» EXERCISE INPUTS:

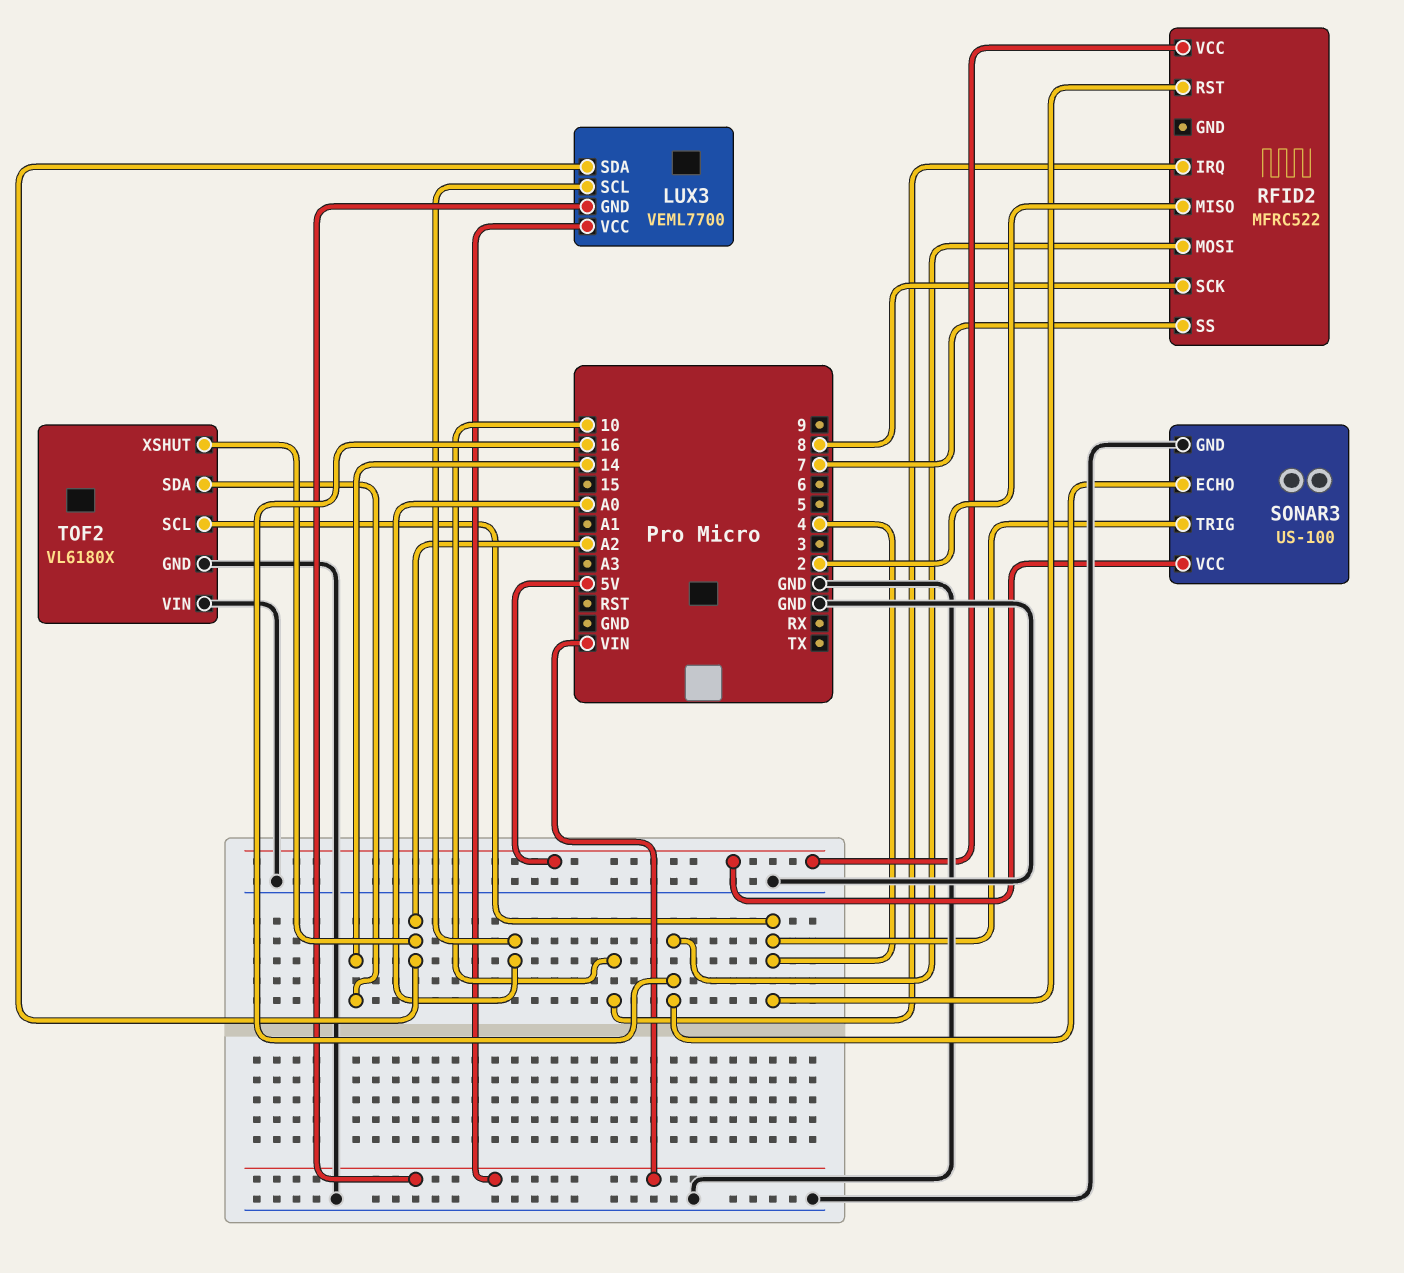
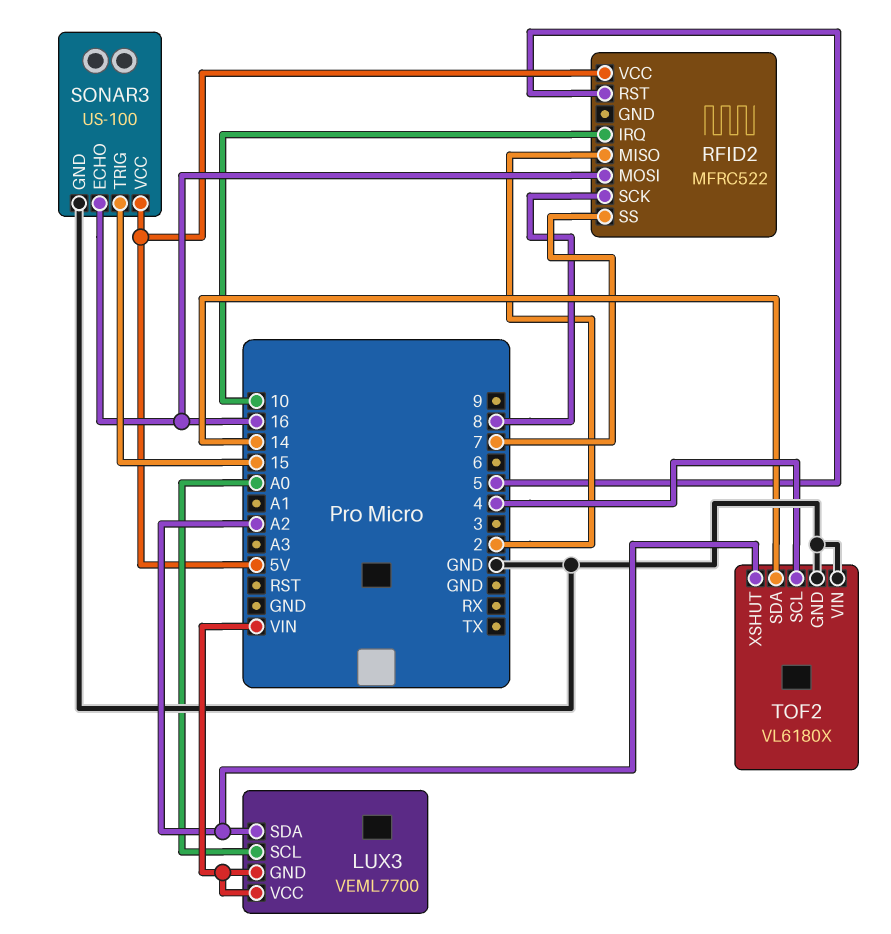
RFID2 pin RST: 4 -> 5
SONAR3 pin TRIG: 4 -> 15

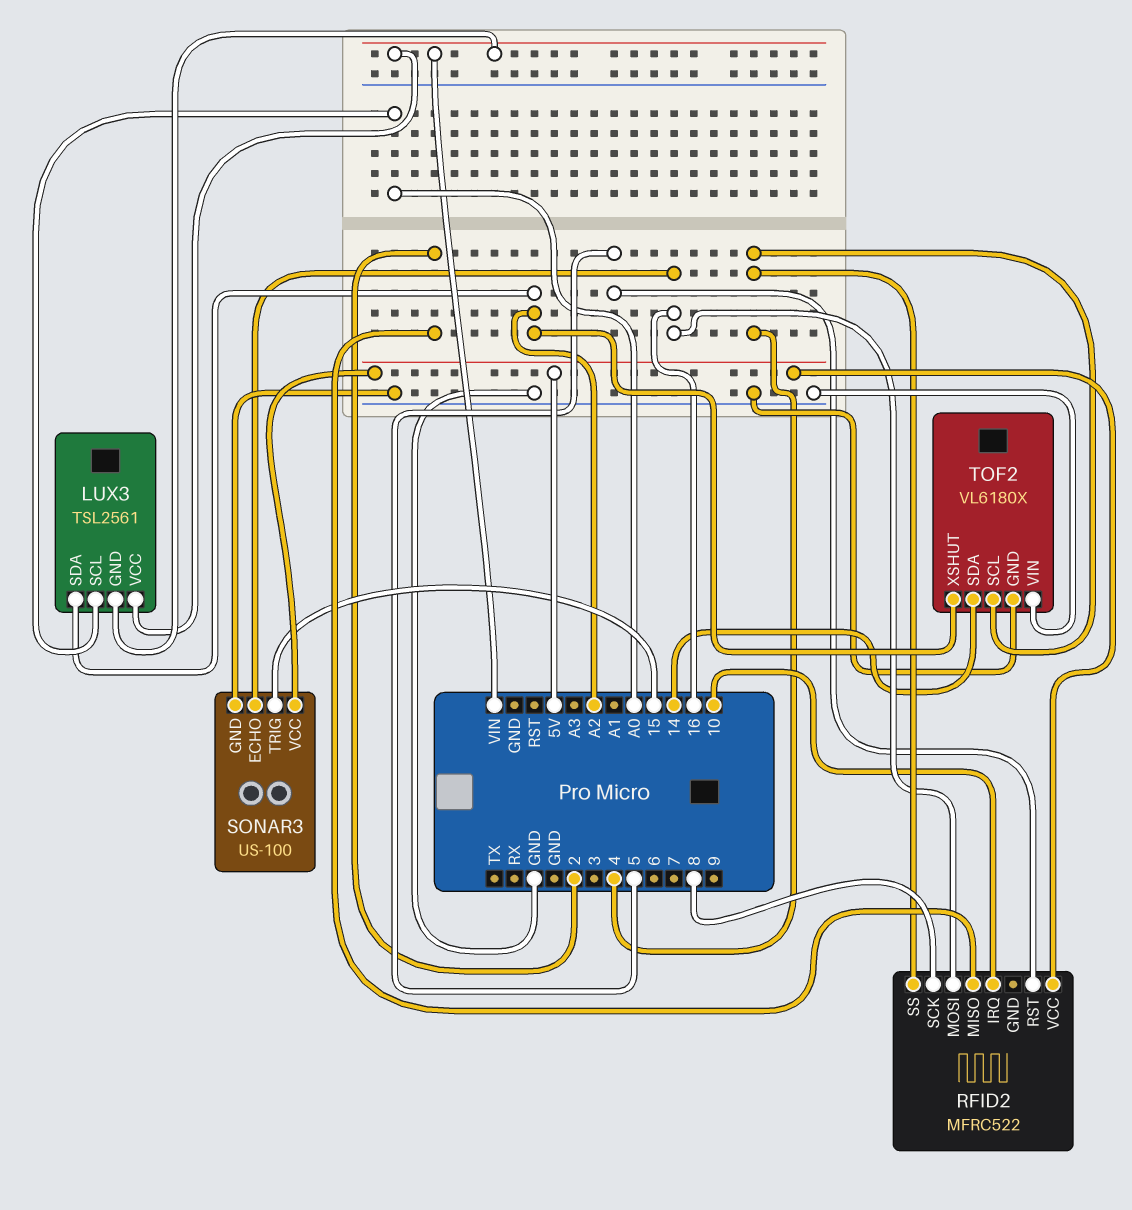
LUX3: VEML7700 -> TSL2561
RFID2 pin SS: 7 -> 4

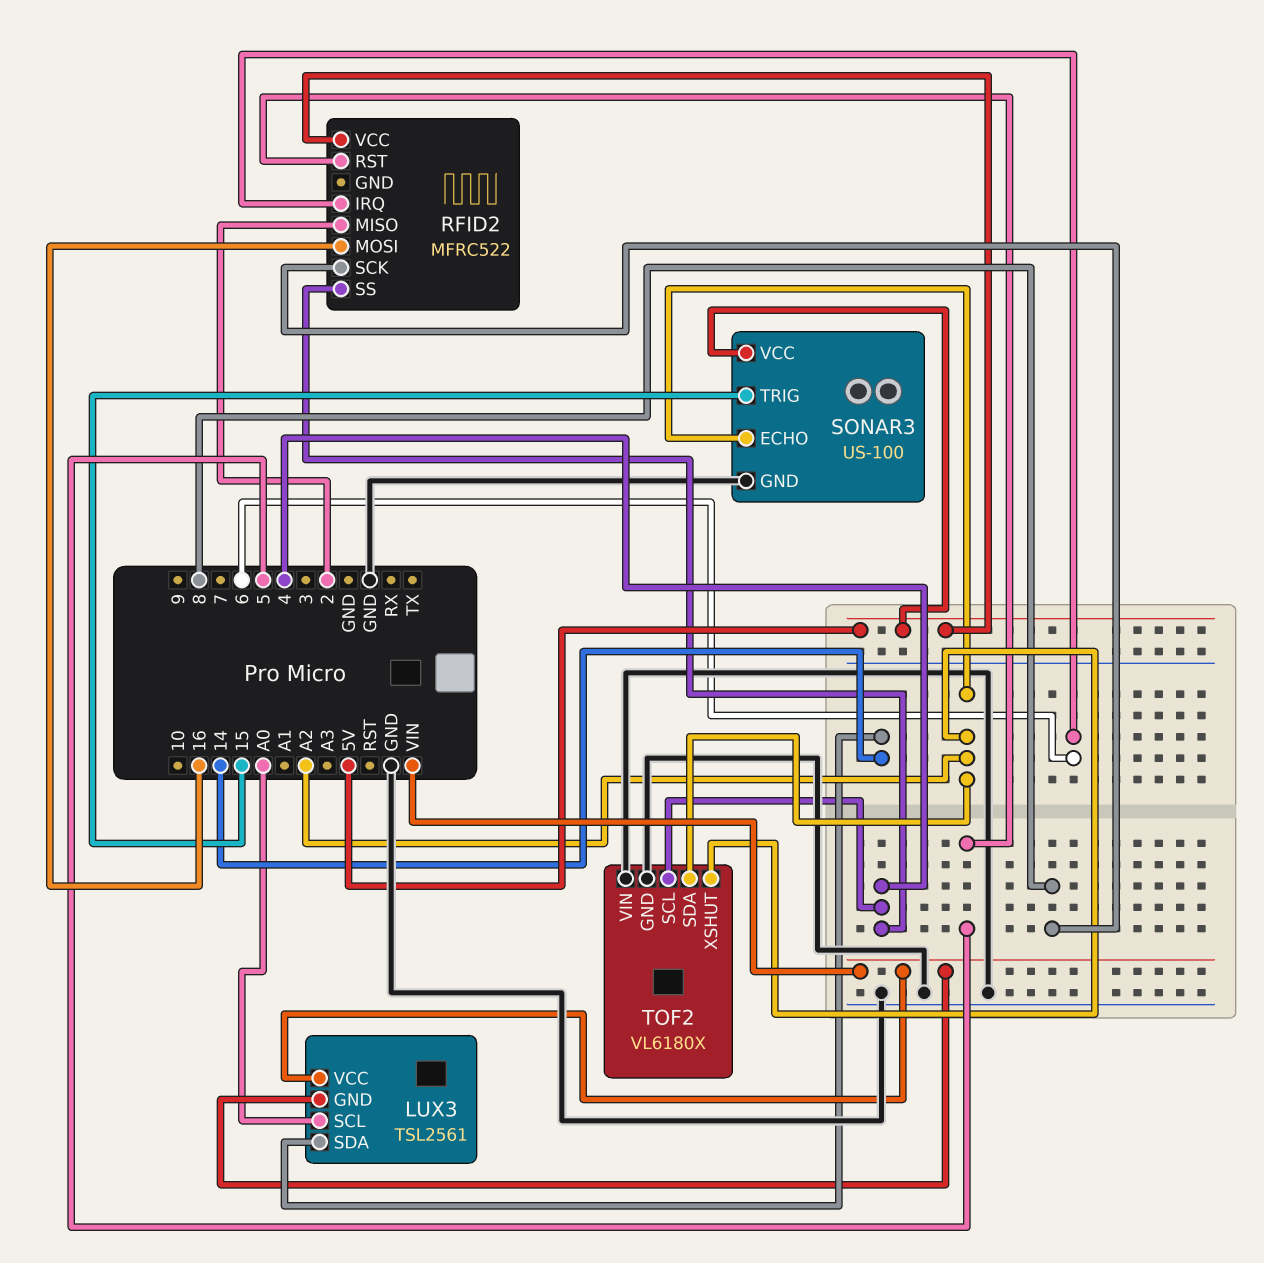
LUX3 pin SDA: A2 -> 14
RFID2 pin IRQ: 10 -> 6
SONAR3 pin ECHO: 16 -> A2
TOF2 pin SDA: 14 -> A2

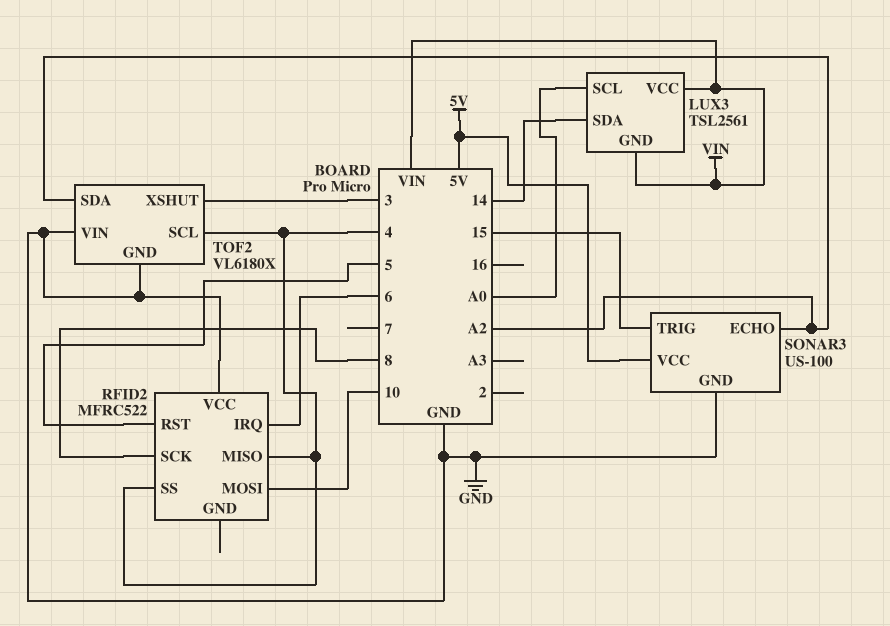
RFID2 pin MISO: 2 -> 4
RFID2 pin MOSI: 16 -> 10
RFID2 pin VCC: 5V -> GND
TOF2 pin XSHUT: A2 -> 3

» GOAL OF THE EXERCISE: Word for word, output the lines from the line bearing "RFID2 pin SS: 7 -> 4" through the end of the records above, and only those, without the pictures.

» TASK ANSWER:
RFID2 pin SS: 7 -> 4

LUX3 pin SDA: A2 -> 14
RFID2 pin IRQ: 10 -> 6
SONAR3 pin ECHO: 16 -> A2
TOF2 pin SDA: 14 -> A2

RFID2 pin MISO: 2 -> 4
RFID2 pin MOSI: 16 -> 10
RFID2 pin VCC: 5V -> GND
TOF2 pin XSHUT: A2 -> 3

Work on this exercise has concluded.